Entries shown:

━━━━━━

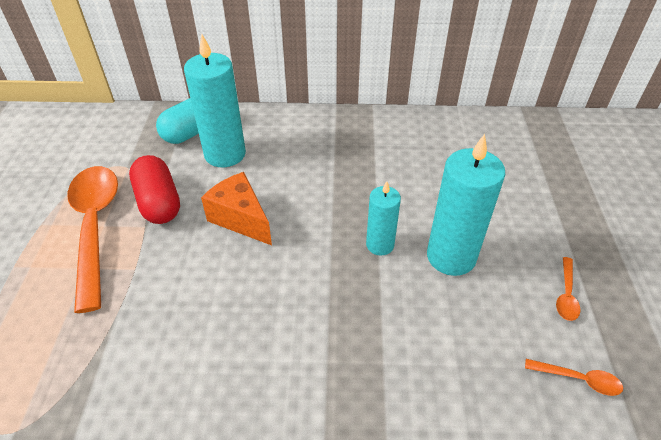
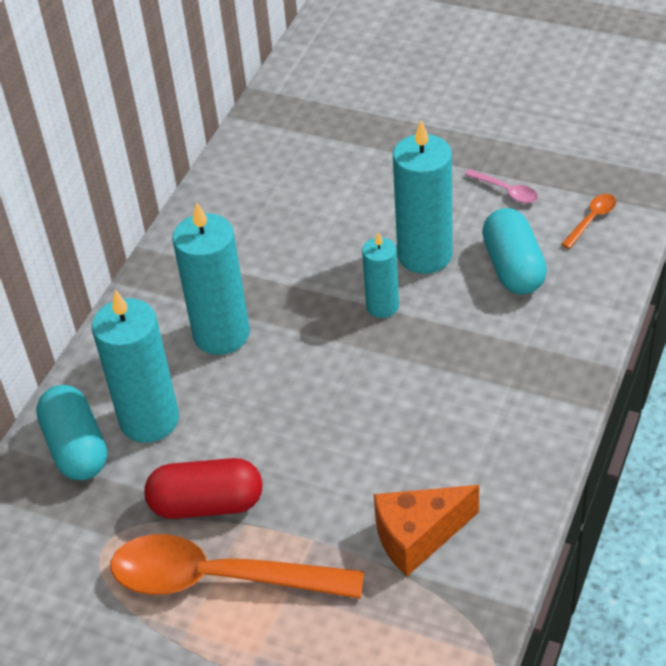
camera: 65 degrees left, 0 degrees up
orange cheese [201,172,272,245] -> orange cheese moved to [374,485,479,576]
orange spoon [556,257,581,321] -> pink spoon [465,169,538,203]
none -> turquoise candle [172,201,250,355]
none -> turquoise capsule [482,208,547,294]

━━━━━━

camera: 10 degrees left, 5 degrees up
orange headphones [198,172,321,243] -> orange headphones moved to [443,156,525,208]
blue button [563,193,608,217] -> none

━━━━━━

Work request: Here the job is to set down exactly the lines of the material above that fall between the one with "camera: 65 degrees left, 0 degrees up" and the one with "none -> turquoise capsule [482,208,547,294]", inclusive, and nothing beyond them.

Output:
camera: 65 degrees left, 0 degrees up
orange cheese [201,172,272,245] -> orange cheese moved to [374,485,479,576]
orange spoon [556,257,581,321] -> pink spoon [465,169,538,203]
none -> turquoise candle [172,201,250,355]
none -> turquoise capsule [482,208,547,294]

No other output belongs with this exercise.